Collection entries
Start of Block
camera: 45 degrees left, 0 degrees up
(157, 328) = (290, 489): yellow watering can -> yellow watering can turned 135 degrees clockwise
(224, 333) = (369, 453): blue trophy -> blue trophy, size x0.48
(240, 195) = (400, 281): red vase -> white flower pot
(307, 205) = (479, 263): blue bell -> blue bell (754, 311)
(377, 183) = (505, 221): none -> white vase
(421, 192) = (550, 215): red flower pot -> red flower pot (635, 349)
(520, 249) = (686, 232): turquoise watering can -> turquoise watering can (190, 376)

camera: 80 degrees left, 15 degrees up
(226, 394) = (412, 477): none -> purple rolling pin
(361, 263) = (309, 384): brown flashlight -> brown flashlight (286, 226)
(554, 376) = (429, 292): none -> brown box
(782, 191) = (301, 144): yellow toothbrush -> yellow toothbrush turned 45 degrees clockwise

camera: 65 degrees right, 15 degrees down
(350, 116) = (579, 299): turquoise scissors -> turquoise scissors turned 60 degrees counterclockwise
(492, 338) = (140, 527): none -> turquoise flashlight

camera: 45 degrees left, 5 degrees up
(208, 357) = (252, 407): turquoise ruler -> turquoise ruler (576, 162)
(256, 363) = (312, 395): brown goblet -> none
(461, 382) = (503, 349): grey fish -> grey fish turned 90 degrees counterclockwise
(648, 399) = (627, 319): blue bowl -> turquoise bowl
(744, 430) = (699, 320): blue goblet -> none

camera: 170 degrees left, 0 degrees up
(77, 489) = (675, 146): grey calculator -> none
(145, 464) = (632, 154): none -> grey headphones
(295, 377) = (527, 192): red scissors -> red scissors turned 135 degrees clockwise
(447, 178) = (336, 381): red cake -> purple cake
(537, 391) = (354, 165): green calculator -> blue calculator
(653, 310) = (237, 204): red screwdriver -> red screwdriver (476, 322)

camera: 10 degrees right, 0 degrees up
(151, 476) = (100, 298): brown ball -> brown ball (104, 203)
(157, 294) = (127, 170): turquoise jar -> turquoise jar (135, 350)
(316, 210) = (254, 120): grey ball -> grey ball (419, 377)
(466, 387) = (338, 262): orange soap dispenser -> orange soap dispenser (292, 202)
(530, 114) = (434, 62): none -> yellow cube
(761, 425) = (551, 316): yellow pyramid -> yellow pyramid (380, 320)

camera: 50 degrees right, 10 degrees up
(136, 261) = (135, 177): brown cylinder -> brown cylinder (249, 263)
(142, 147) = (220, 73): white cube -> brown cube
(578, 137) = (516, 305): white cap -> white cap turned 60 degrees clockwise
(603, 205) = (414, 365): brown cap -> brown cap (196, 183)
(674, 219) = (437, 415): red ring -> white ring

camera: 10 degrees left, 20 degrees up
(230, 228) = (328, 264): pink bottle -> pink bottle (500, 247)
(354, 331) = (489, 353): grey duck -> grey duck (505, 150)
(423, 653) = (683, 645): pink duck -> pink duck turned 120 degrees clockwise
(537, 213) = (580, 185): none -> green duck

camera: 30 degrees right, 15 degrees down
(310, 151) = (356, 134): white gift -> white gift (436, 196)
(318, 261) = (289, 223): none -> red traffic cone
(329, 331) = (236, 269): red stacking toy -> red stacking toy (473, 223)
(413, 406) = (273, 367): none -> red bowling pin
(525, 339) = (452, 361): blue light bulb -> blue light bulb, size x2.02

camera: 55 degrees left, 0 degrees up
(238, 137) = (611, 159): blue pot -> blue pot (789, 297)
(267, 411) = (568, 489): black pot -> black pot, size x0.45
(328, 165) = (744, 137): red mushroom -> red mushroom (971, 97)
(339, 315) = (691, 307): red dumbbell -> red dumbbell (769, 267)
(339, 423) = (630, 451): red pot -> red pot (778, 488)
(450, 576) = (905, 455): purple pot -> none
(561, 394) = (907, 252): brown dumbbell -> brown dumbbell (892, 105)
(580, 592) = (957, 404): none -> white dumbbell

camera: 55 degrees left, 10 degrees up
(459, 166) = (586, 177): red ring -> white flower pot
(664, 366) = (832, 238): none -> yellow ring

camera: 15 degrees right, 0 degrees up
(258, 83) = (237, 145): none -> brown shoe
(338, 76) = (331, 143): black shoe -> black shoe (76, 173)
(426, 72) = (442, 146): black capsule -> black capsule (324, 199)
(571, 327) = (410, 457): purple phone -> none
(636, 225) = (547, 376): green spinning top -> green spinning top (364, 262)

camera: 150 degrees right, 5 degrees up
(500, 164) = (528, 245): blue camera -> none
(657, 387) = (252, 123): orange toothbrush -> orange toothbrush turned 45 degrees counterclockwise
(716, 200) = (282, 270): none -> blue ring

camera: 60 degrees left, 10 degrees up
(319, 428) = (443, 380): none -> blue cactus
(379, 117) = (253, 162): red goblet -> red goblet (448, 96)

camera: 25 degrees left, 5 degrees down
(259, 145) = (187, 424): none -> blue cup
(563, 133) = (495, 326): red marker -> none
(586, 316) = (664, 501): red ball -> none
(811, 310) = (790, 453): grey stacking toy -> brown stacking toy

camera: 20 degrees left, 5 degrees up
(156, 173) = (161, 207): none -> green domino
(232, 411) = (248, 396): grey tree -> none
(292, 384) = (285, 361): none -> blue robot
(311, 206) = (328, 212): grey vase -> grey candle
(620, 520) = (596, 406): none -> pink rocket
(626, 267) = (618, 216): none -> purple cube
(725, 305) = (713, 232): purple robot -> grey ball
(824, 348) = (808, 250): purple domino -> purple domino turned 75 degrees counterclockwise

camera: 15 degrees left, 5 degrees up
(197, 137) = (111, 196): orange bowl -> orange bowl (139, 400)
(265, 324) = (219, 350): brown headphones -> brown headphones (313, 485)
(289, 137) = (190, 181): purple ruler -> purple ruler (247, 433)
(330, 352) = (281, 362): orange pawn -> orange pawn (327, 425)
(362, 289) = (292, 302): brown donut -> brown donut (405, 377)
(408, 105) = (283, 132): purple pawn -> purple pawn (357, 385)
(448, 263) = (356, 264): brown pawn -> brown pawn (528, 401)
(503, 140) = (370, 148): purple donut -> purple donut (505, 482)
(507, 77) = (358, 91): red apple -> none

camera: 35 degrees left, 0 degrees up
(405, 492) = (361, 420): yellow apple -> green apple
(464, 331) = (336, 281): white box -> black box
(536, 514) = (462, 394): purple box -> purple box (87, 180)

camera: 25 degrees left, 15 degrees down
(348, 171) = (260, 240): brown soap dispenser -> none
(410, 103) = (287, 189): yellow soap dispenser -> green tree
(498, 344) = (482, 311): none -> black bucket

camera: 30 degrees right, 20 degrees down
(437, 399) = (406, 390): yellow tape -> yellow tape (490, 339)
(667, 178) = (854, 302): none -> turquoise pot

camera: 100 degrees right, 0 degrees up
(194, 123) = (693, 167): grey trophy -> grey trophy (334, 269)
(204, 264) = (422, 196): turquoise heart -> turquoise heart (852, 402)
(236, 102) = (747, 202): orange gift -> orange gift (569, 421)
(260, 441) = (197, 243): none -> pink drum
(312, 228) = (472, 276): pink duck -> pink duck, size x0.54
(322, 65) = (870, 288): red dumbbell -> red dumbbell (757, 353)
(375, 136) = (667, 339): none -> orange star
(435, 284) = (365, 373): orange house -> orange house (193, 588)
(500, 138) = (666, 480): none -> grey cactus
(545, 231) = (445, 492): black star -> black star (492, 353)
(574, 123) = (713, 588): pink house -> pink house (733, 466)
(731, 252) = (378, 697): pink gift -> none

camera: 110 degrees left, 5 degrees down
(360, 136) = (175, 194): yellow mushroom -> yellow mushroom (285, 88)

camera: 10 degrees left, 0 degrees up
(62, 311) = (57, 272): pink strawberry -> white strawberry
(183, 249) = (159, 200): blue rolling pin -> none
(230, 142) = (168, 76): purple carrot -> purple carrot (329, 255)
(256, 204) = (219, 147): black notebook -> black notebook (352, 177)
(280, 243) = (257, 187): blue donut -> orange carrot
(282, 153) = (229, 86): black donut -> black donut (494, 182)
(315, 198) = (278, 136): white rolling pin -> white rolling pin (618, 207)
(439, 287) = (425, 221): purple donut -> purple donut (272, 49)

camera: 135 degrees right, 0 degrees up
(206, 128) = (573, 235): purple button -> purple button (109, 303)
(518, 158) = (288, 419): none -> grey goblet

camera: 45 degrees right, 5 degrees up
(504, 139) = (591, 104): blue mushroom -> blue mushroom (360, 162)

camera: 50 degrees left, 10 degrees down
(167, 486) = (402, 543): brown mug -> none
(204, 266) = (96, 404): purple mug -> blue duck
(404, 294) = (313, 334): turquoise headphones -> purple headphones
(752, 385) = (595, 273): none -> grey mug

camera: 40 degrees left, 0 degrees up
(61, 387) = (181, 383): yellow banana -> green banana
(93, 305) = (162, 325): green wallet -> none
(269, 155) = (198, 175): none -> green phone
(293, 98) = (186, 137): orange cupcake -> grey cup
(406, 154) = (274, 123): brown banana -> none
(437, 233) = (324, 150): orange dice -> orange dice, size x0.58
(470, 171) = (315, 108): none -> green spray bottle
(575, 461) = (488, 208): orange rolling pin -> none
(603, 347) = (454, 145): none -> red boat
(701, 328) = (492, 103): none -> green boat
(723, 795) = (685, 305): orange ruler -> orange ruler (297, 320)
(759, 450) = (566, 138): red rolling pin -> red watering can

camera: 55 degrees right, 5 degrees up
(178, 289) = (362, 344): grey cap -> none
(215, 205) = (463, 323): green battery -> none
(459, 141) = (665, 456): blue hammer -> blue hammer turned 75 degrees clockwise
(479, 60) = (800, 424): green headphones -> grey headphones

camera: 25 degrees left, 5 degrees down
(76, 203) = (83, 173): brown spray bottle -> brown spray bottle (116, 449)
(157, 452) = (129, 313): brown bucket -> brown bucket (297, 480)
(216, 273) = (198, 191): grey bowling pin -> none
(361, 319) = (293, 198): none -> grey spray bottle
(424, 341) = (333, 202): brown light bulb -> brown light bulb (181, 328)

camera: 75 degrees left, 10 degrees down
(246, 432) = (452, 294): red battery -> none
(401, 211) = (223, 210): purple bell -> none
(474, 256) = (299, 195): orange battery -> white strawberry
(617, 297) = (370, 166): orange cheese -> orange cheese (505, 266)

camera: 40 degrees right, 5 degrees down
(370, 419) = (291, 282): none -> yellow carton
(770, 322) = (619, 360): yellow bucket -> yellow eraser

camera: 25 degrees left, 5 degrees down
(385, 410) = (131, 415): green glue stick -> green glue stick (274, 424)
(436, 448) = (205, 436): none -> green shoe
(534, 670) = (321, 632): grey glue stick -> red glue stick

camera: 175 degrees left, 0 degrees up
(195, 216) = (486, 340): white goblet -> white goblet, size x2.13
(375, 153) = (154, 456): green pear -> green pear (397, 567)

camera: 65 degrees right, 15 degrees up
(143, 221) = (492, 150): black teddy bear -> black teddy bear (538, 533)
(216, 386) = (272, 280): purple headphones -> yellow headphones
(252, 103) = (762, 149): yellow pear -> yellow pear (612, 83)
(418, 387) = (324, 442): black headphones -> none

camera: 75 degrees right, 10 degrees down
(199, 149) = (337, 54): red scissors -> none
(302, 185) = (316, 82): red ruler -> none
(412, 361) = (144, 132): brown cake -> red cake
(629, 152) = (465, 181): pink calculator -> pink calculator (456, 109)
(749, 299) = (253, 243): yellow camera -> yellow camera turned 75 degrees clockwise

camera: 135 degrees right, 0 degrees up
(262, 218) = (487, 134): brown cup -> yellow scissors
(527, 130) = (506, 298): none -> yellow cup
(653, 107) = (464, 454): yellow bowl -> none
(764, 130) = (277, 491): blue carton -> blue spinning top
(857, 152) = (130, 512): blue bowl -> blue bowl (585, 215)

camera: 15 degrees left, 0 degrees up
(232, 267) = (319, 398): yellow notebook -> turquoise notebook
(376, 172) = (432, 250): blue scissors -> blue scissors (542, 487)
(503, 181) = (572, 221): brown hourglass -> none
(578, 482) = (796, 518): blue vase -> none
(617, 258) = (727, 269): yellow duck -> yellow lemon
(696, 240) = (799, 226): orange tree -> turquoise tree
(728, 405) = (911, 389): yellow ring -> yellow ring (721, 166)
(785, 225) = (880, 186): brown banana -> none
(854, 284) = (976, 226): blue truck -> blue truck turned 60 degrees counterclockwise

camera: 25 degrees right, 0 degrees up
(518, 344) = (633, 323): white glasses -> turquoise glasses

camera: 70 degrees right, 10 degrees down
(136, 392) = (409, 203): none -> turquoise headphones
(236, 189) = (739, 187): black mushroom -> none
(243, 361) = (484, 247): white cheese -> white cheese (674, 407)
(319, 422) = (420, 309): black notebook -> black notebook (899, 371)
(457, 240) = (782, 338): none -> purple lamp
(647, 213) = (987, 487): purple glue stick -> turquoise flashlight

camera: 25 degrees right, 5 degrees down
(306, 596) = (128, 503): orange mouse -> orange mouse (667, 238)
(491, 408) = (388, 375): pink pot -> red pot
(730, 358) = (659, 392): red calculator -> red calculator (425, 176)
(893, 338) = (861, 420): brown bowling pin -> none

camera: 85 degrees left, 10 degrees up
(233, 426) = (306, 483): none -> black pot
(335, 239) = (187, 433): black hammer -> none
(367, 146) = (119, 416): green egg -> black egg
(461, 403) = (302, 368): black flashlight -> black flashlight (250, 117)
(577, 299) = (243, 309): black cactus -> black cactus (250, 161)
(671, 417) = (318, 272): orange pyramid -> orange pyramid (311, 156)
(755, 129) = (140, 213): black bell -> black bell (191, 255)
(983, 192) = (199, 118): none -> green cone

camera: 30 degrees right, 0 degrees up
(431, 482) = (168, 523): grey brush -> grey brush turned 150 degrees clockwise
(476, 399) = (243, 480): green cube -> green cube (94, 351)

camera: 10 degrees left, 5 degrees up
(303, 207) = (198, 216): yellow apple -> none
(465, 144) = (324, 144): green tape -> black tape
End of Block
● What is expected:
Find the lines above with the word "pear". Copy them out.

● Output for this task:
(375, 153) = (154, 456): green pear -> green pear (397, 567)
(252, 103) = (762, 149): yellow pear -> yellow pear (612, 83)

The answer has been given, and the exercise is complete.